[About this task]
For the word "coloured", return each line of the data in which it occurs.

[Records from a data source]
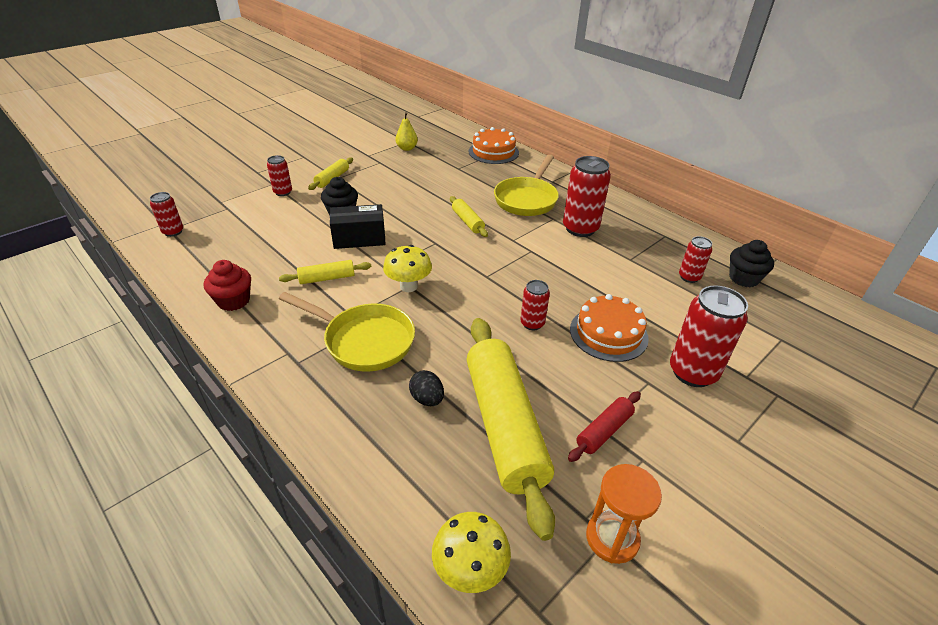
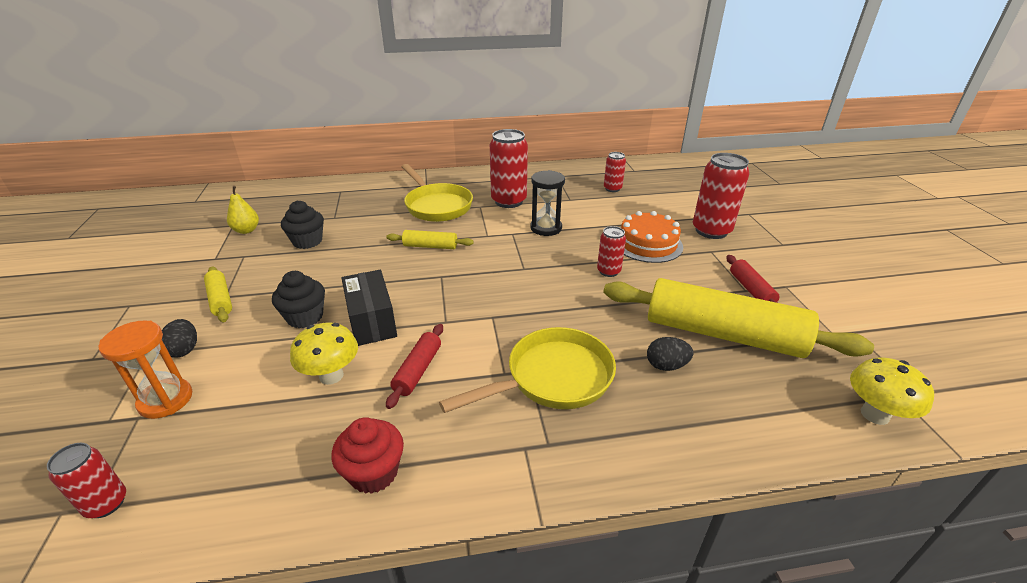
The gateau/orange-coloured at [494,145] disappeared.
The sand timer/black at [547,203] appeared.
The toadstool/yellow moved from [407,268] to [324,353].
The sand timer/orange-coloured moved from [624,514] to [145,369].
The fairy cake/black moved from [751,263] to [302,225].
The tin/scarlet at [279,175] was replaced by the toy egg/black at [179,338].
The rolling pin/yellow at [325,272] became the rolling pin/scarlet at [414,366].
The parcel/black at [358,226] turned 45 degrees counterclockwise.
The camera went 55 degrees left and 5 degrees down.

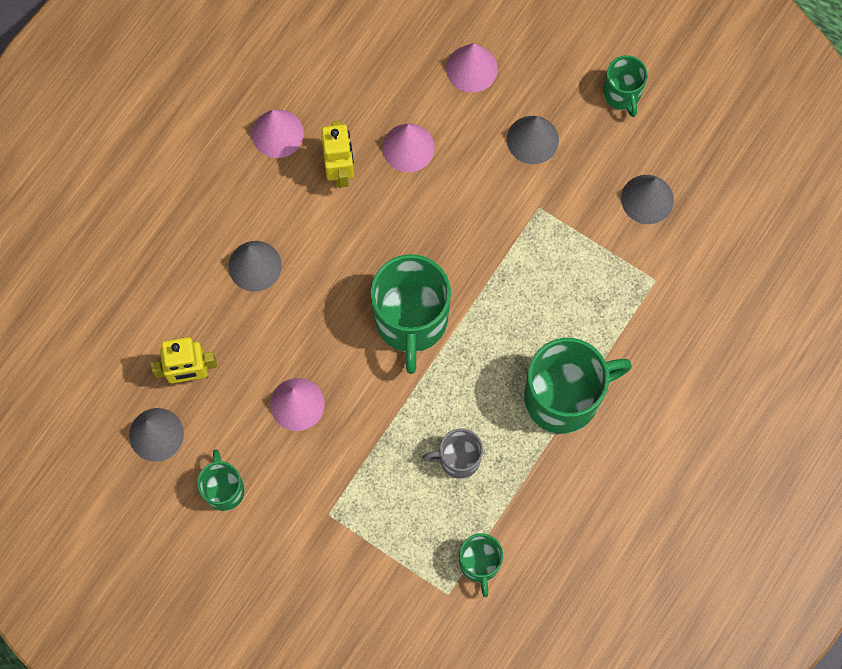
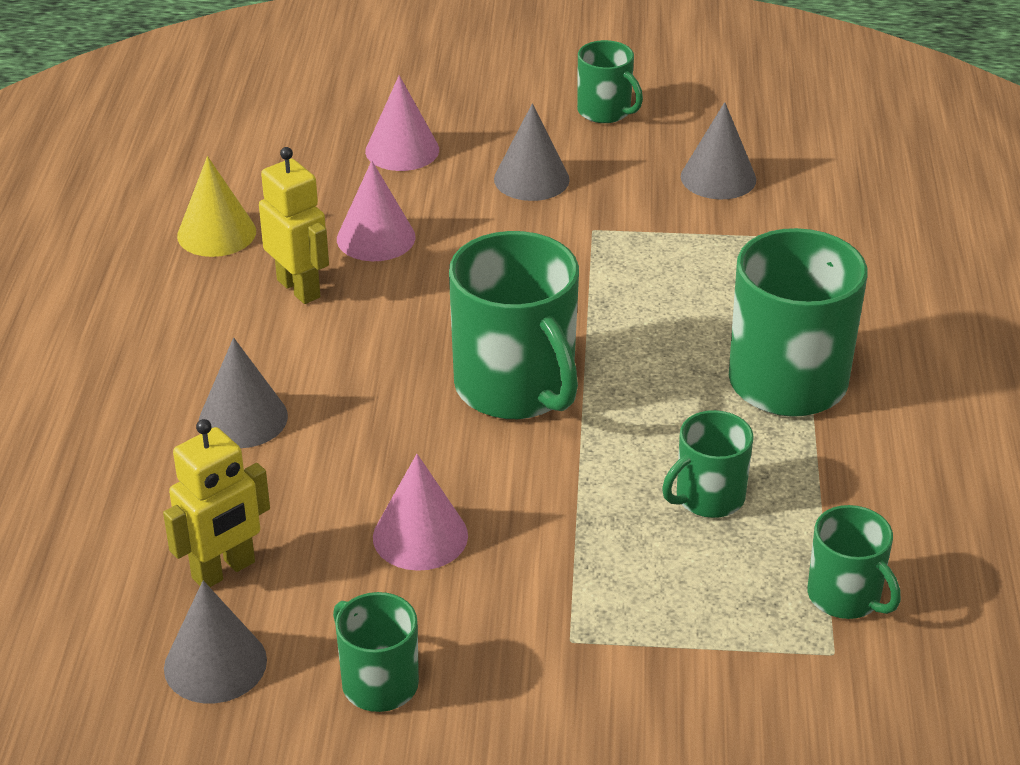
The solid cone/pink at [278,133] disappeared.
The solid cone/yellow at [216,206] appeared.
The mug/ash-grey at [453,454] became the mug/emerald at [708,464].
The camera went 30 degrees left and 35 degrees down.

[Answer to this problem]
The gateau/orange-coloured at [494,145] disappeared.
The sand timer/orange-coloured moved from [624,514] to [145,369].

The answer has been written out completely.